SUPPLIED MATERIAL:
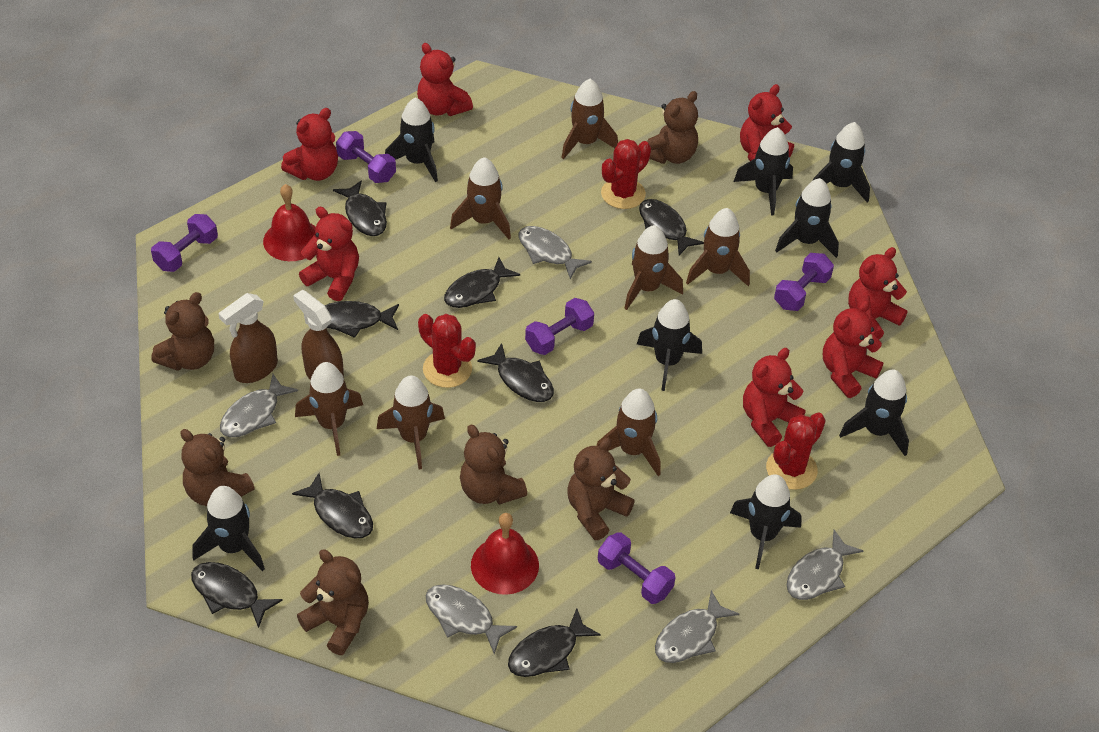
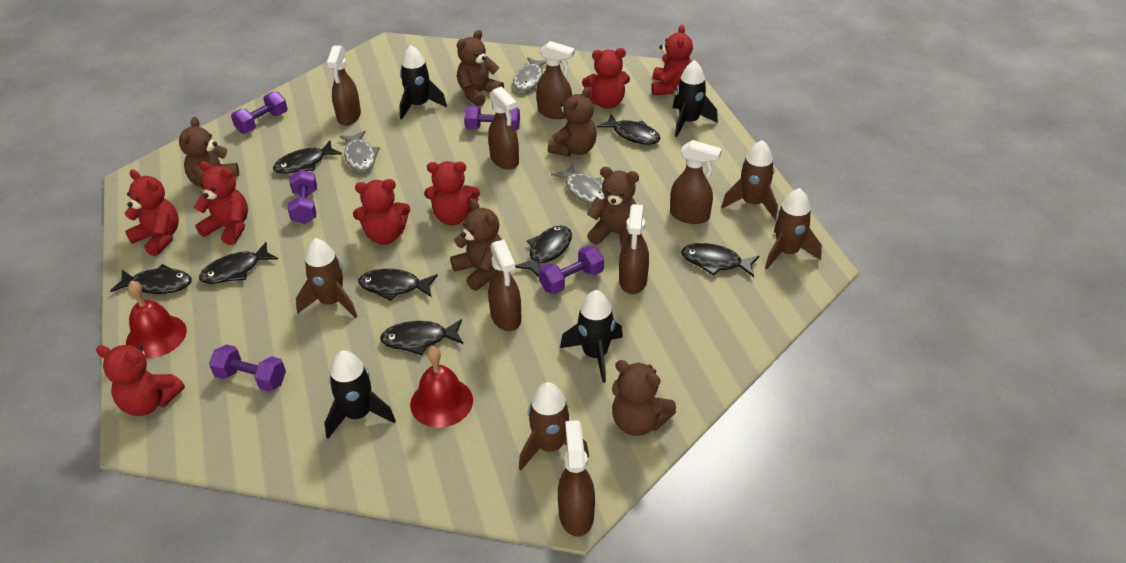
black rocket: [192,486,265,571] [385,98,438,182] [637,299,702,391] [730,474,802,569] [733,127,793,215] [775,178,839,258] [812,122,870,203] [839,369,909,456] = 8 -> [325,351,396,439] [399,45,447,120] [560,290,623,383] [673,60,718,137] = 4
brown rocket: [295,362,363,456] [377,376,445,469] [450,157,511,239] [561,79,618,159] [596,389,661,476] [624,225,683,310] [686,208,750,286] = 7 -> [296,238,357,318] [519,382,589,470] [722,140,778,220] [765,188,822,269] = 4
brown spray bottle: [218,293,278,383] [293,290,344,380] = 2 -> [326,46,361,126] [488,86,519,170] [488,240,521,331] [536,41,575,119] [558,420,595,537] [619,204,649,294] [670,140,722,224] = 7
grey fish: [220,374,298,437] [426,584,517,654] [519,226,592,279] [655,590,739,663] [787,530,863,600] = 5 -> [340,131,380,172] [513,57,546,92] [551,164,605,205] = 3
red cactus: [418,314,476,388] [601,139,651,209] [766,413,826,490] = 3 -> none = 0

WORK TO COMPLETE: All entries must be output unchanged, with every picture omitted.

ANSWER SPACE:
black rocket: [192,486,265,571] [385,98,438,182] [637,299,702,391] [730,474,802,569] [733,127,793,215] [775,178,839,258] [812,122,870,203] [839,369,909,456] = 8 -> [325,351,396,439] [399,45,447,120] [560,290,623,383] [673,60,718,137] = 4
brown rocket: [295,362,363,456] [377,376,445,469] [450,157,511,239] [561,79,618,159] [596,389,661,476] [624,225,683,310] [686,208,750,286] = 7 -> [296,238,357,318] [519,382,589,470] [722,140,778,220] [765,188,822,269] = 4
brown spray bottle: [218,293,278,383] [293,290,344,380] = 2 -> [326,46,361,126] [488,86,519,170] [488,240,521,331] [536,41,575,119] [558,420,595,537] [619,204,649,294] [670,140,722,224] = 7
grey fish: [220,374,298,437] [426,584,517,654] [519,226,592,279] [655,590,739,663] [787,530,863,600] = 5 -> [340,131,380,172] [513,57,546,92] [551,164,605,205] = 3
red cactus: [418,314,476,388] [601,139,651,209] [766,413,826,490] = 3 -> none = 0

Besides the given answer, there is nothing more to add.